[Exercise requirements] I need the entries printed again word for word, without the images.

[Data supplied]

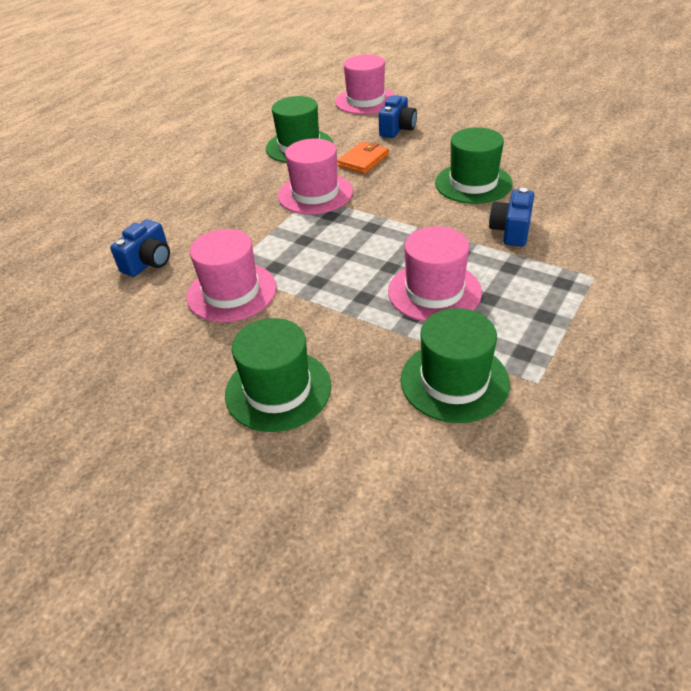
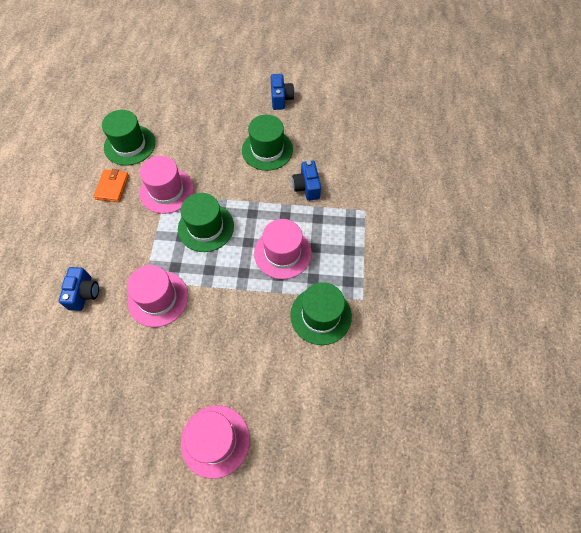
camera: 30 degrees left, 20 degrees up
green hat [225,318,331,432] -> green hat moved to [178,193,234,252]
pink hat [335,54,395,114] -> pink hat moved to [181,405,250,479]
orange wallet [337,141,389,174] -> orange wallet moved to [93,169,129,202]
blue camera [379,95,417,138] -> blue camera moved to [271,74,294,110]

[Solution]
camera: 30 degrees left, 20 degrees up
green hat [225,318,331,432] -> green hat moved to [178,193,234,252]
pink hat [335,54,395,114] -> pink hat moved to [181,405,250,479]
orange wallet [337,141,389,174] -> orange wallet moved to [93,169,129,202]
blue camera [379,95,417,138] -> blue camera moved to [271,74,294,110]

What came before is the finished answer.